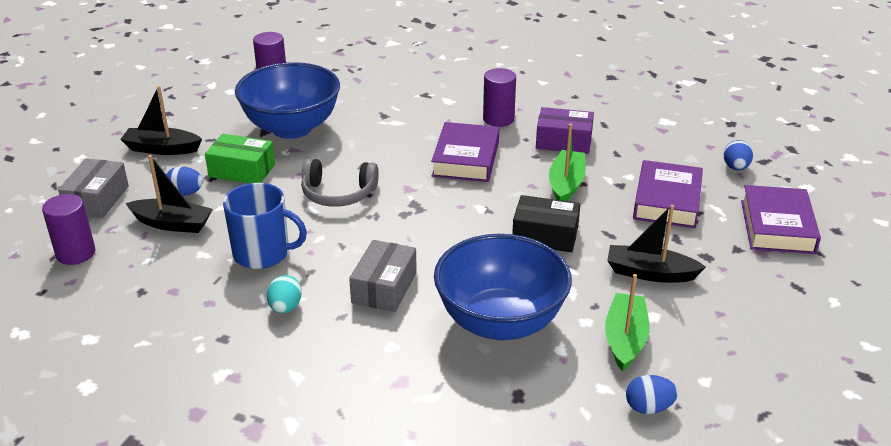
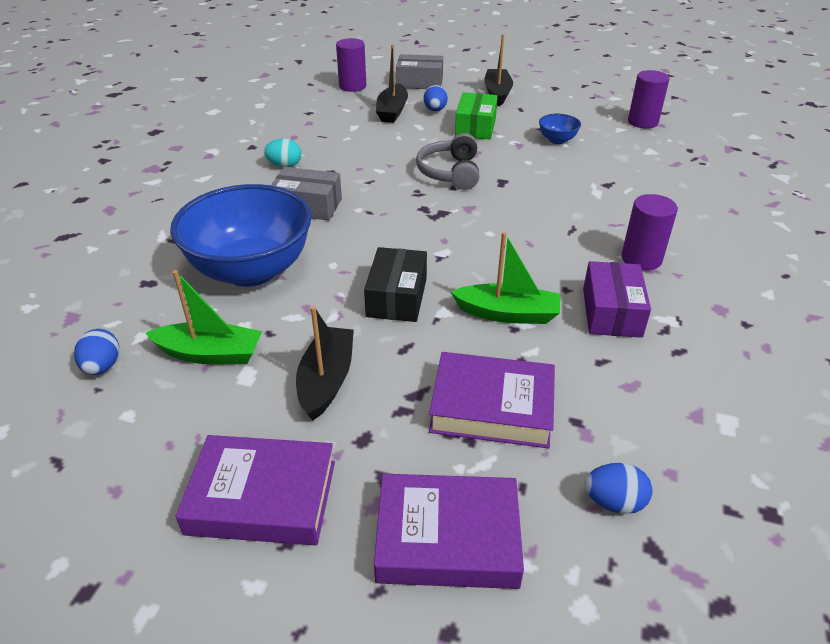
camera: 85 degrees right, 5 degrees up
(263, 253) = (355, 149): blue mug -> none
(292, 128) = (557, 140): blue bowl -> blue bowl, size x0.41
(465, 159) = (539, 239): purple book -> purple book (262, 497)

=======

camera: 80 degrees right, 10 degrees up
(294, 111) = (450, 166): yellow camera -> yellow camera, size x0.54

=======

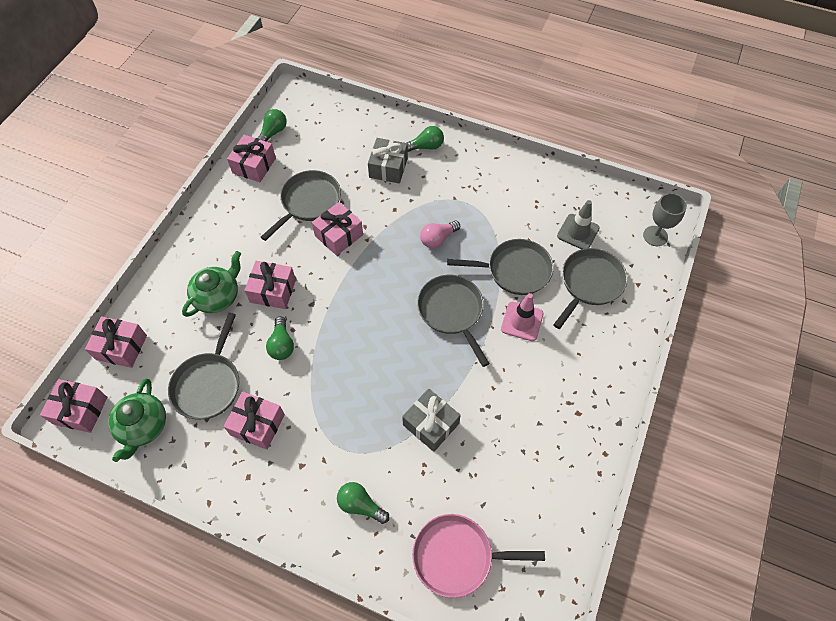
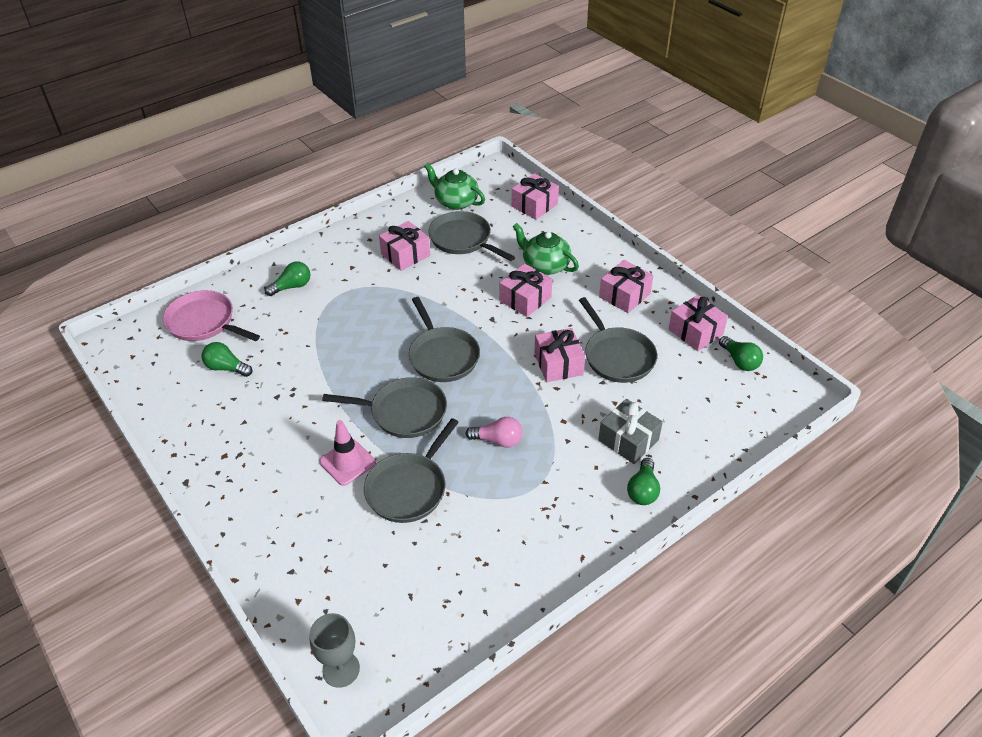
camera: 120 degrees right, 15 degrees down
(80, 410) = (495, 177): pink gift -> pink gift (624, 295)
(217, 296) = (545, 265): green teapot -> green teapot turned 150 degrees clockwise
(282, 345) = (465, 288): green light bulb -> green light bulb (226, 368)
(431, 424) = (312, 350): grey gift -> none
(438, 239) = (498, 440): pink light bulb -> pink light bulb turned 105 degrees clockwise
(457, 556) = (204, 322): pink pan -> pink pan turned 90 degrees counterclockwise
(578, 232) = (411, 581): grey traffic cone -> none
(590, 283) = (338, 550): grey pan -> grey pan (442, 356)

=======

WORK REQUIRED – Please reproduce the lines from the line with "camera: 85 degrees right, 5 degrees up" to the line with "(465, 159) = (539, 239): purple", both ends included, exactly as they appear above.

SOLUTION BELOW –
camera: 85 degrees right, 5 degrees up
(263, 253) = (355, 149): blue mug -> none
(292, 128) = (557, 140): blue bowl -> blue bowl, size x0.41
(465, 159) = (539, 239): purple book -> purple book (262, 497)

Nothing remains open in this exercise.